- GIVEN INFORMATION:
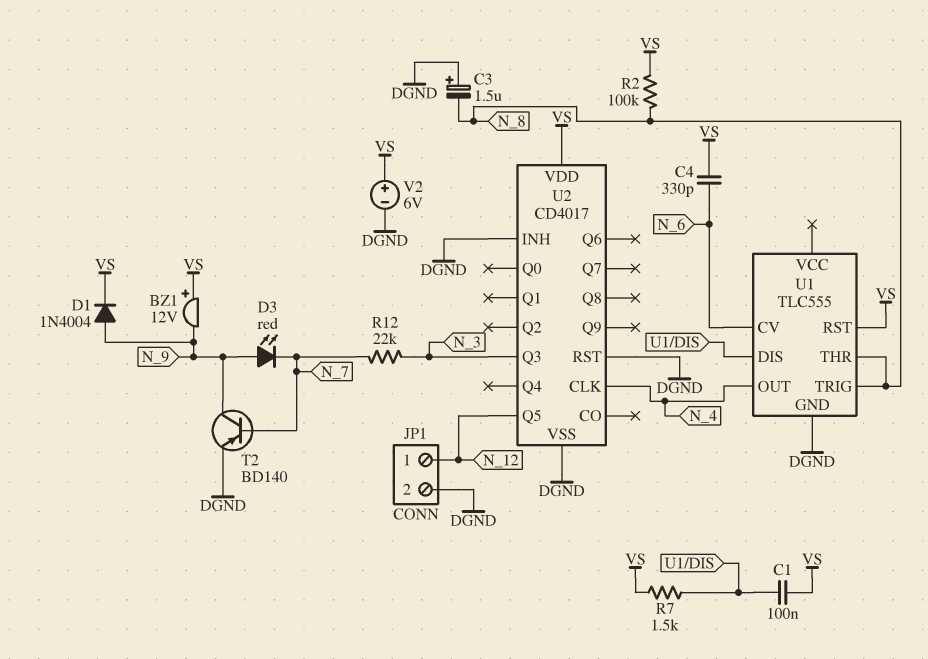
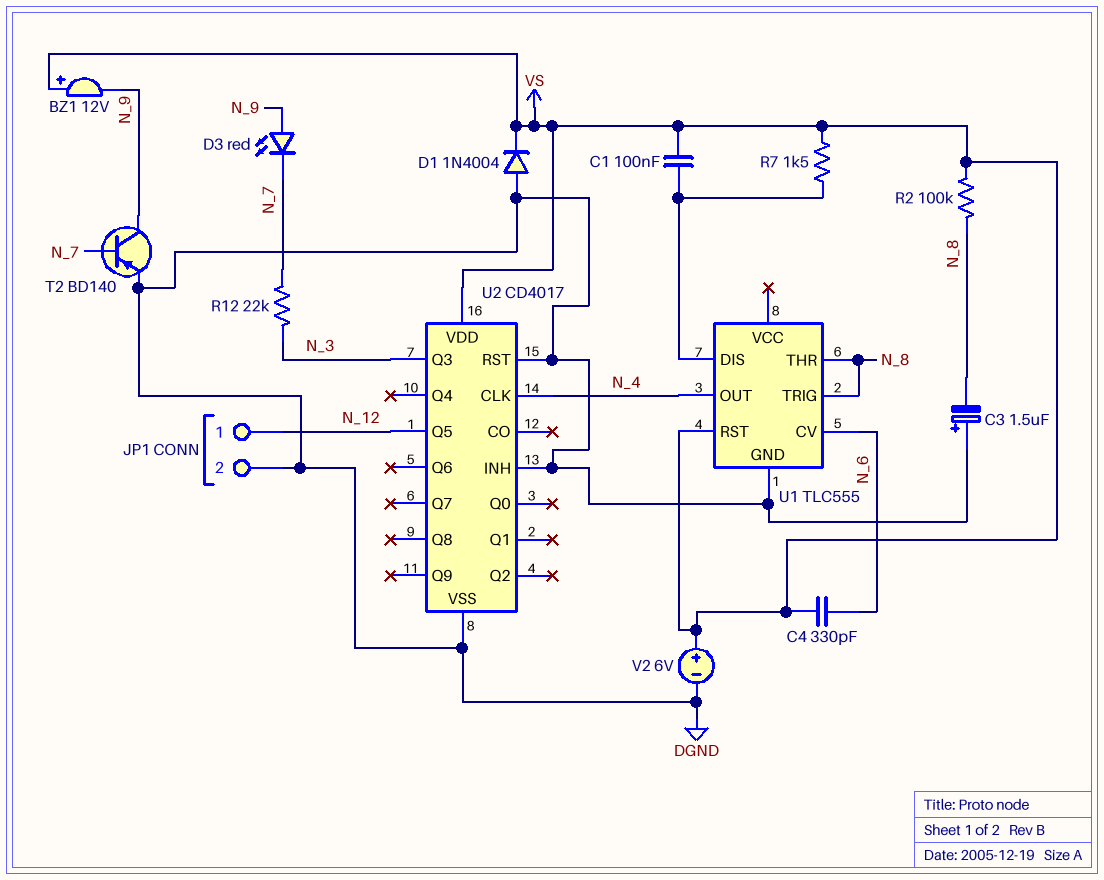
D1: diode 1N4004 (A N_9, K VS) -> diode 1N4004 (A DGND, K VS)

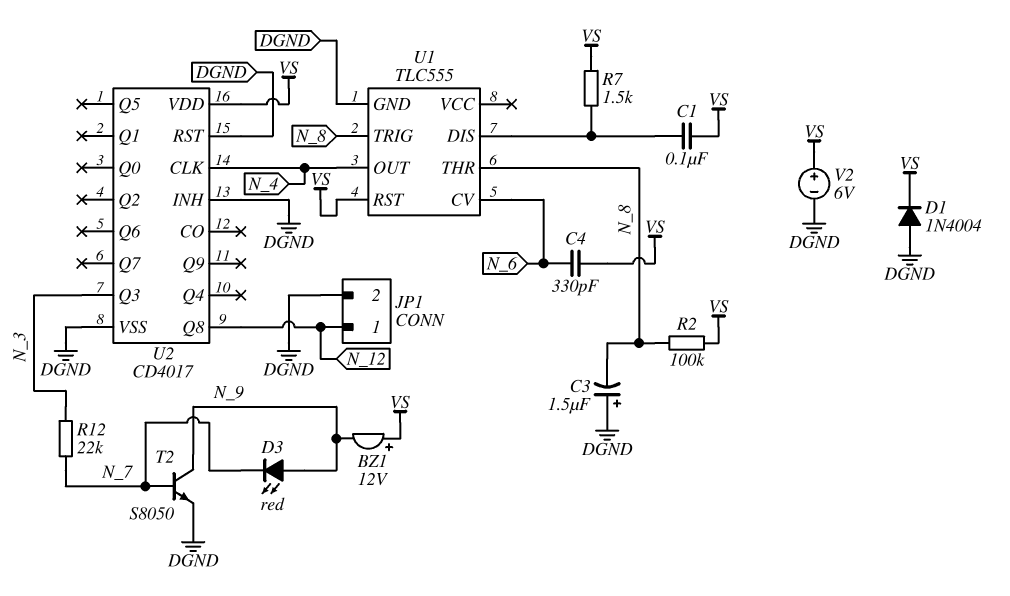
T2: PNP BD140 (B N_7, C N_9, E DGND) -> NPN S8050 (B N_7, C N_9, E DGND)
U2 pin Q5: N_12 -> none
U2 pin Q8: none -> N_12

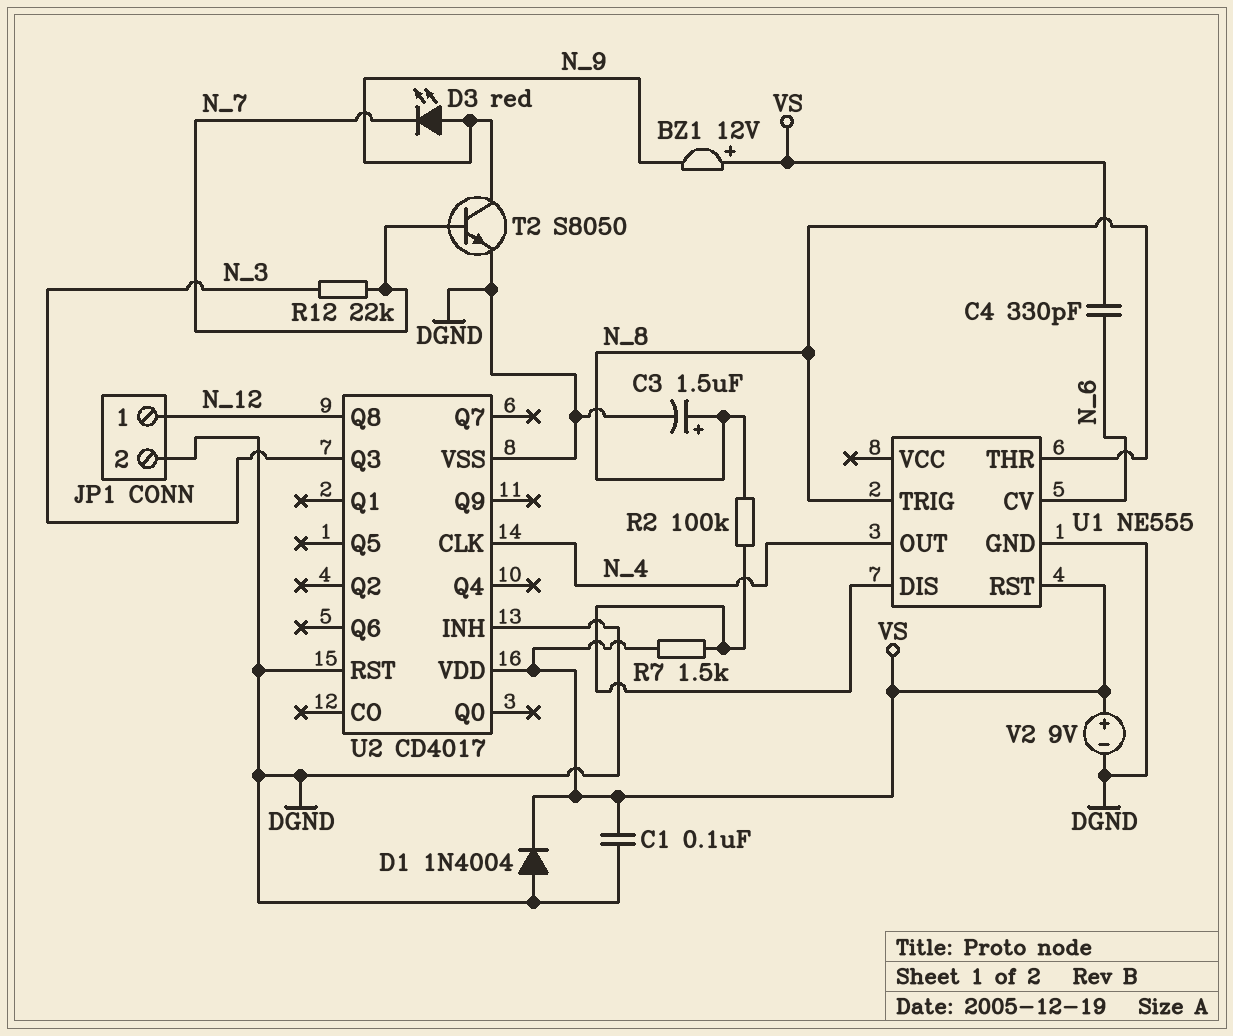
C1: 100nF (U1/DIS, VS) -> 100nF (DGND, VS)
C3: 1.5uF (plus DGND, minus N_8) -> 1.5uF (plus N_8, minus DGND)
R2: 100k (N_8, VS) -> 100k (N_8, U1/DIS)
U1: TLC555 -> NE555
V2: 6V (plus VS, minus DGND) -> 9V (plus VS, minus DGND)

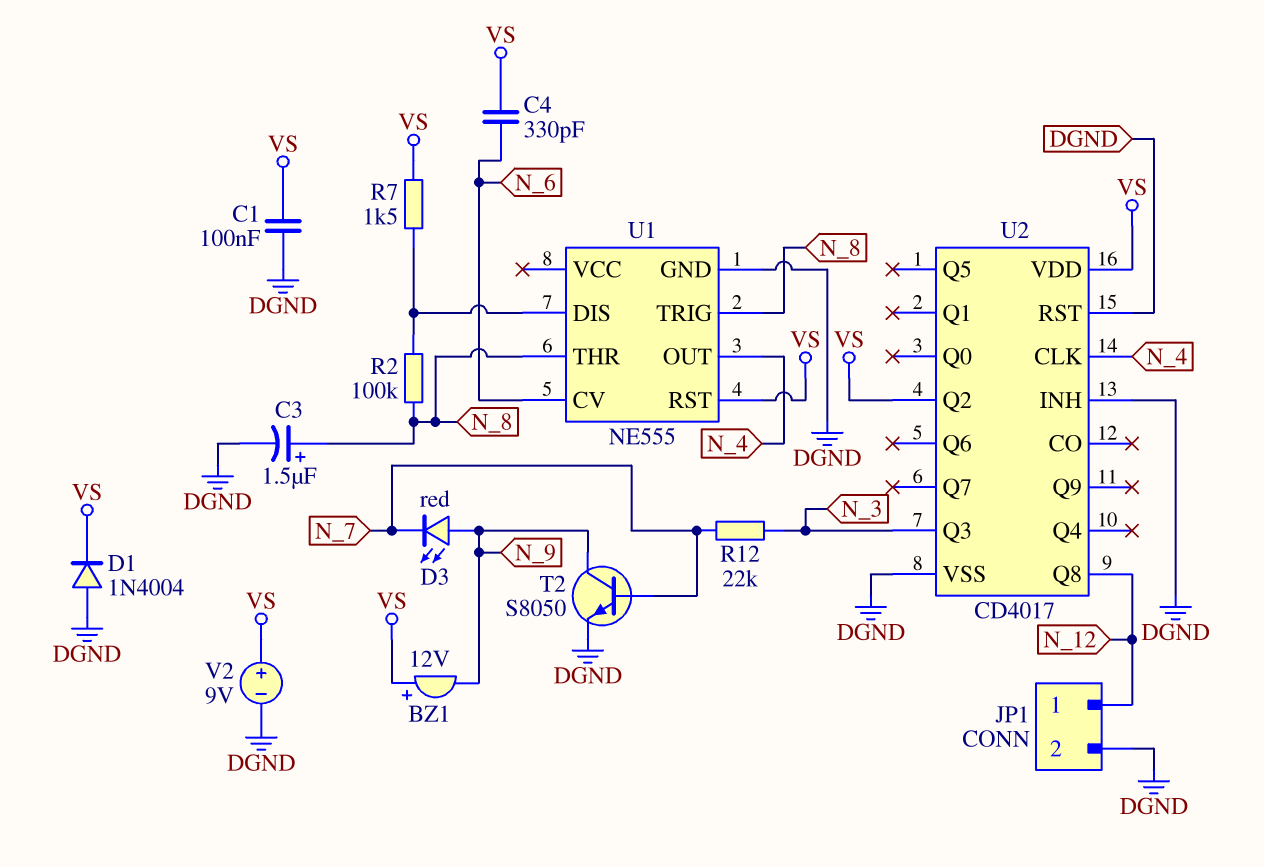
U2 pin Q2: none -> VS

- DIRECTIONS: Note each line of the material holding "DGND" and copy it out.

- RESULT OF THE TASK:
D1: diode 1N4004 (A N_9, K VS) -> diode 1N4004 (A DGND, K VS)
T2: PNP BD140 (B N_7, C N_9, E DGND) -> NPN S8050 (B N_7, C N_9, E DGND)
C1: 100nF (U1/DIS, VS) -> 100nF (DGND, VS)
C3: 1.5uF (plus DGND, minus N_8) -> 1.5uF (plus N_8, minus DGND)
V2: 6V (plus VS, minus DGND) -> 9V (plus VS, minus DGND)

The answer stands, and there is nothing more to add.